• **GIVEN ENTRIES**:
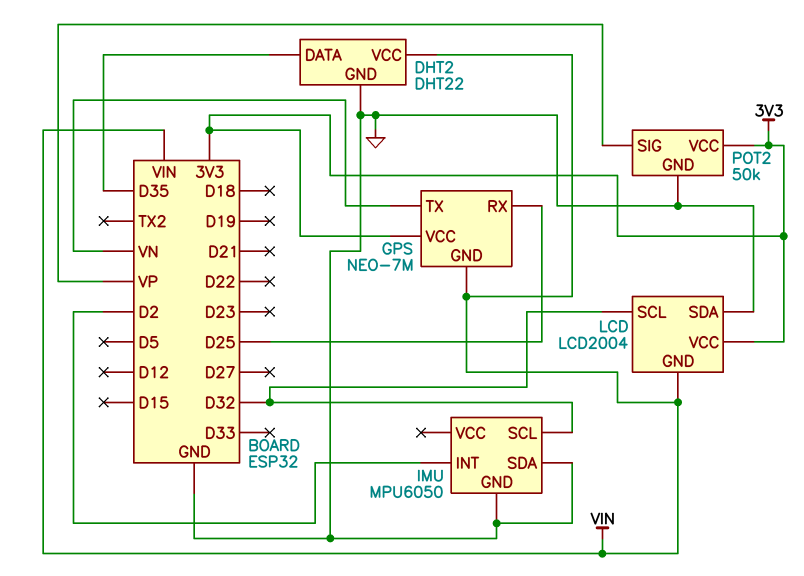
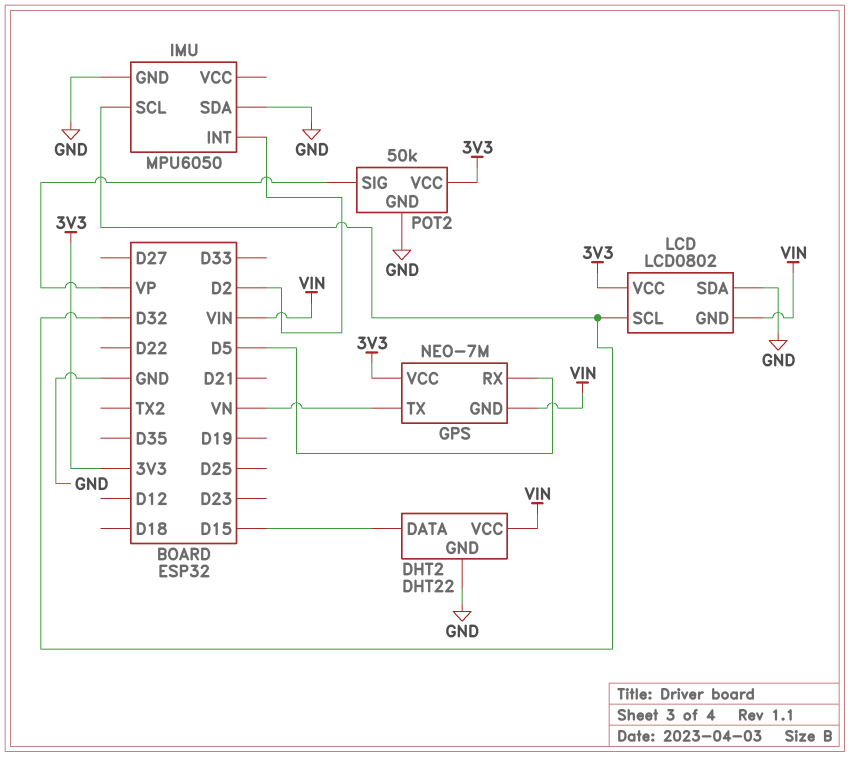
DHT2 pin DATA: D35 -> D15
GPS pin RX: D25 -> D5
LCD: LCD2004 -> LCD0802

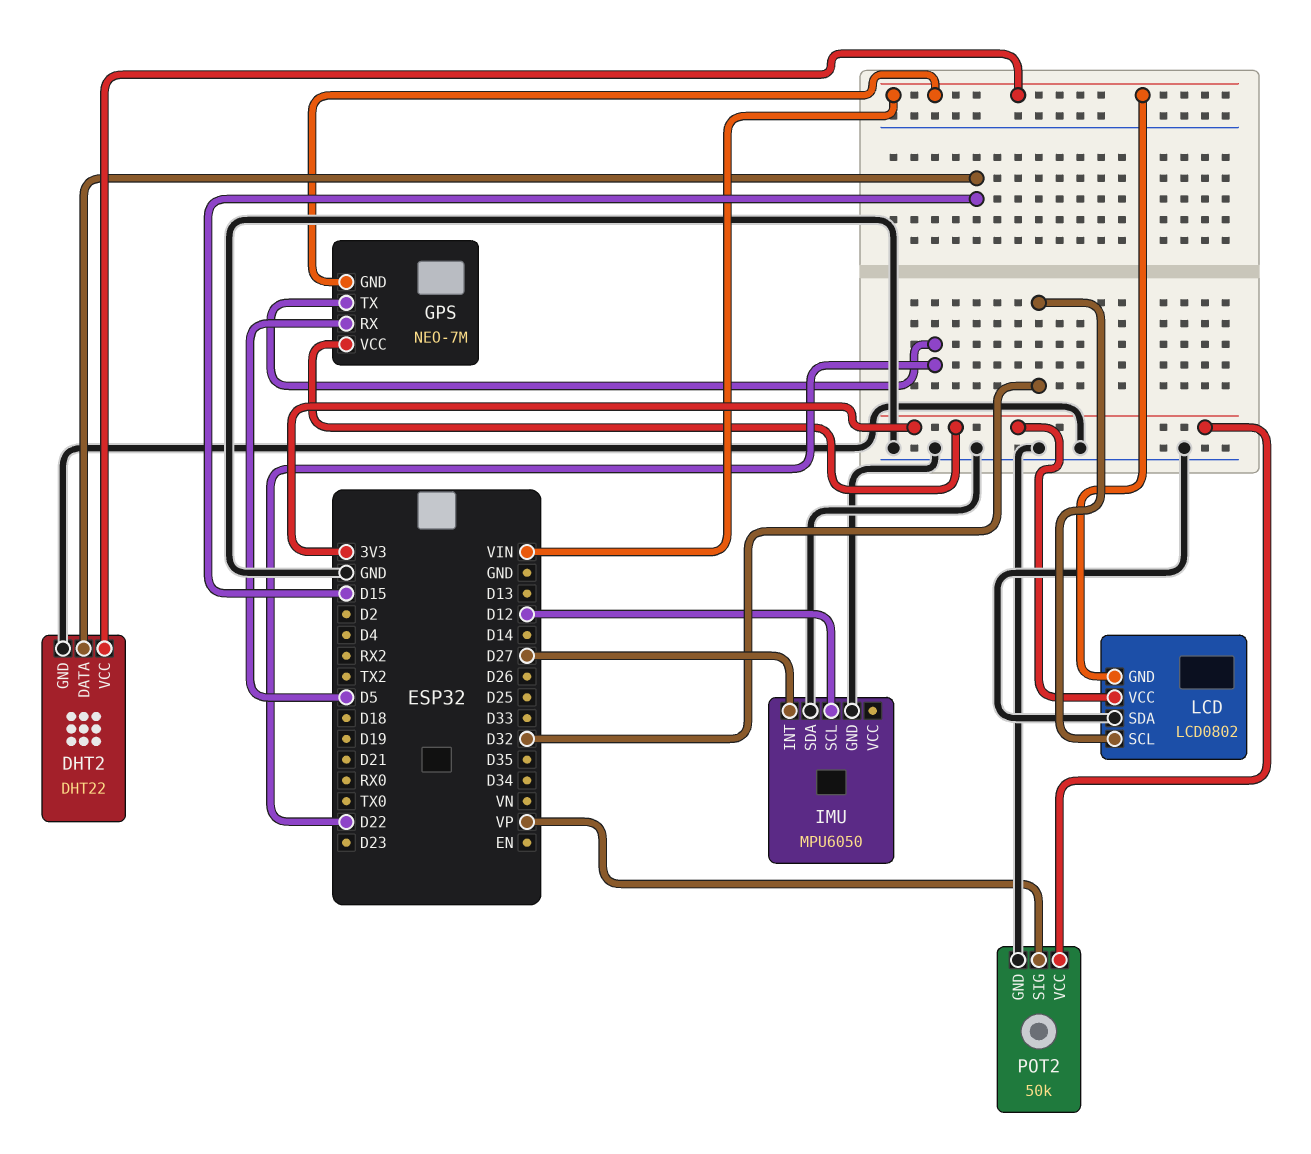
GPS pin TX: VN -> D22
IMU pin INT: D2 -> D27
IMU pin SCL: D32 -> D12

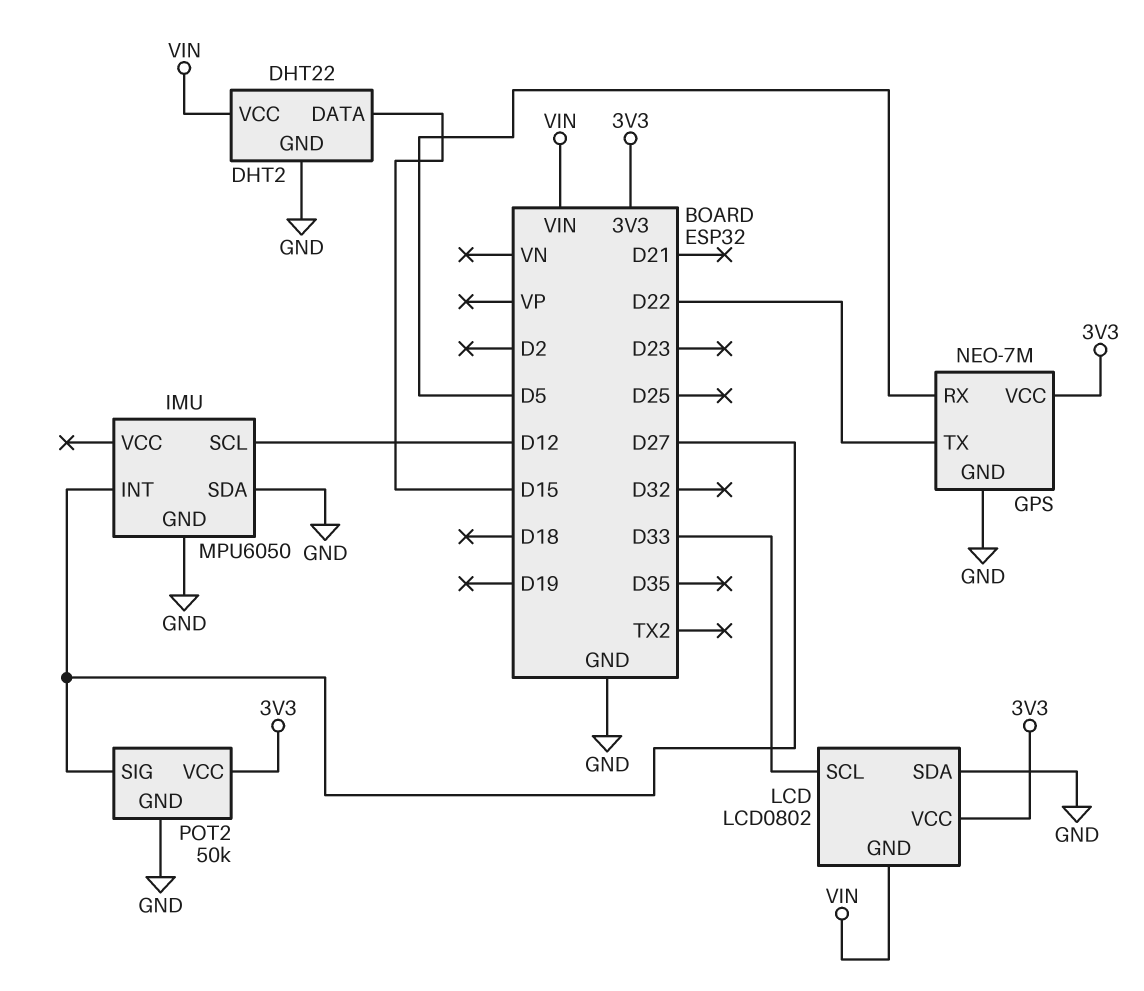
GPS pin GND: VIN -> GND
LCD pin SCL: D32 -> D33
POT2 pin SIG: VP -> D27

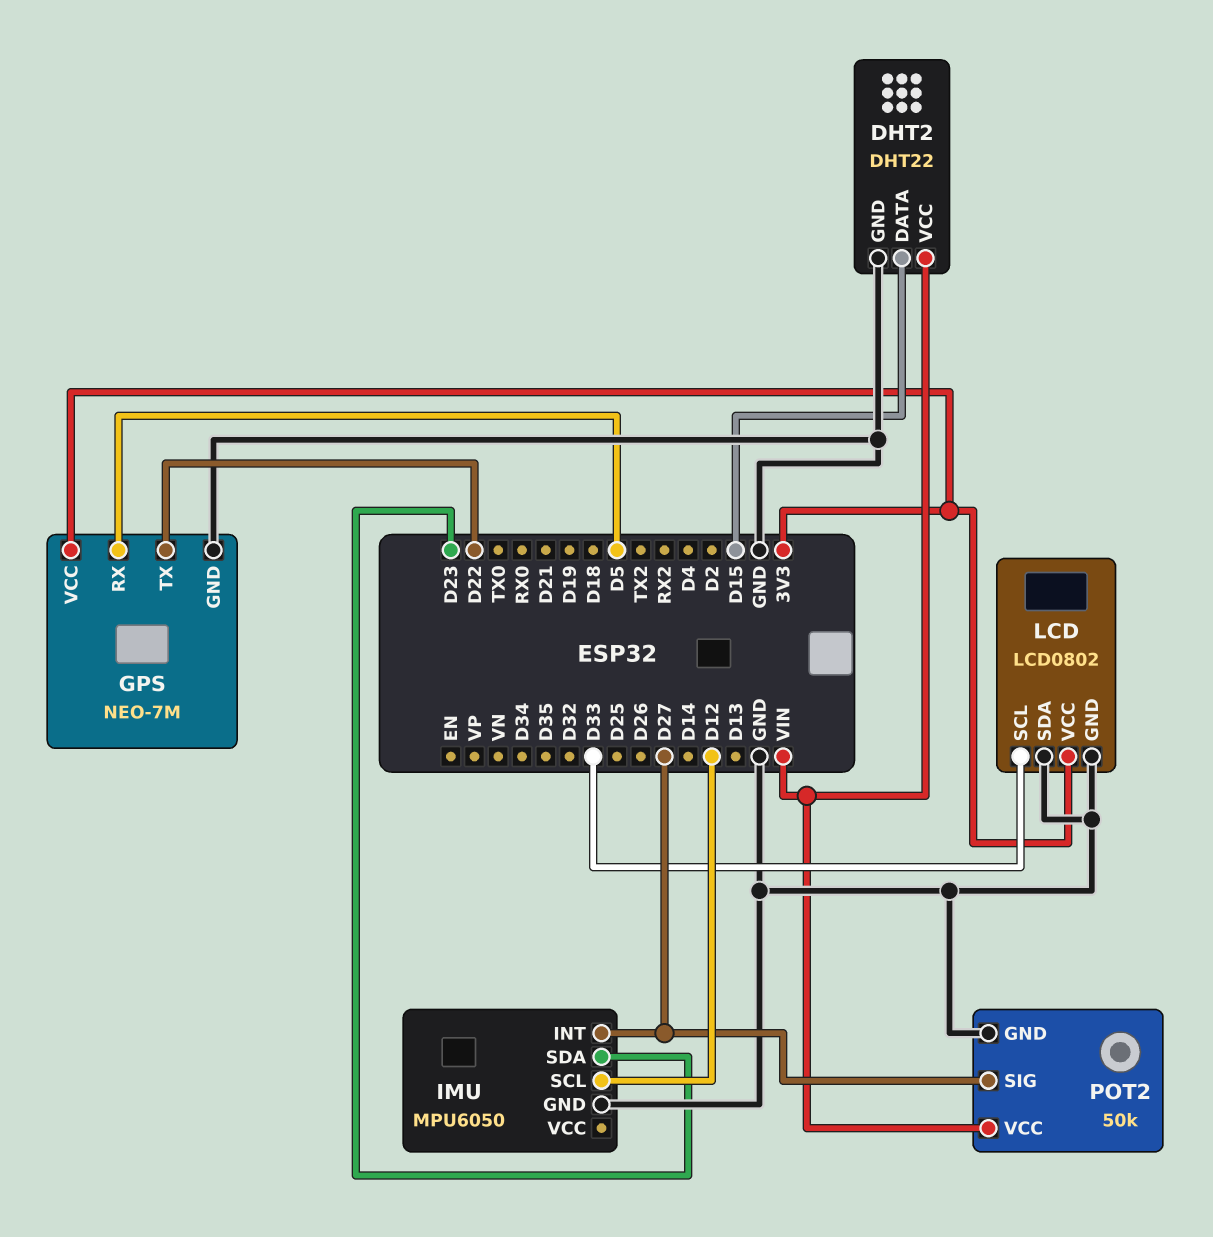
IMU pin SDA: GND -> D23
LCD pin GND: VIN -> GND
POT2 pin VCC: 3V3 -> VIN

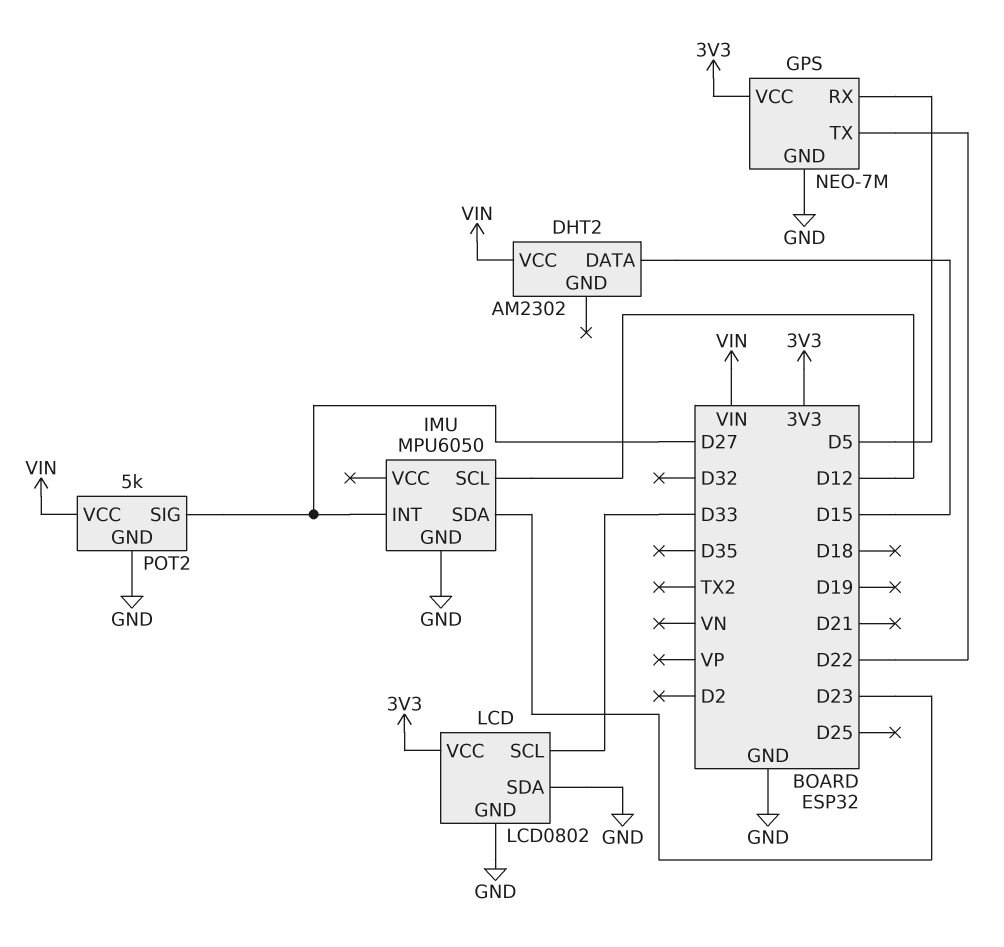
DHT2: DHT22 -> AM2302
DHT2 pin GND: GND -> none
POT2: 50k -> 5k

• **PROBLEM REQUIREMENTS**: All lines from the one holding "LCD pin SCL: D32 -> D33" to the end of the listing above need to be duplicated exactly. None of the pictures should be included.

• **ANSWER SECTION**:
LCD pin SCL: D32 -> D33
POT2 pin SIG: VP -> D27

IMU pin SDA: GND -> D23
LCD pin GND: VIN -> GND
POT2 pin VCC: 3V3 -> VIN

DHT2: DHT22 -> AM2302
DHT2 pin GND: GND -> none
POT2: 50k -> 5k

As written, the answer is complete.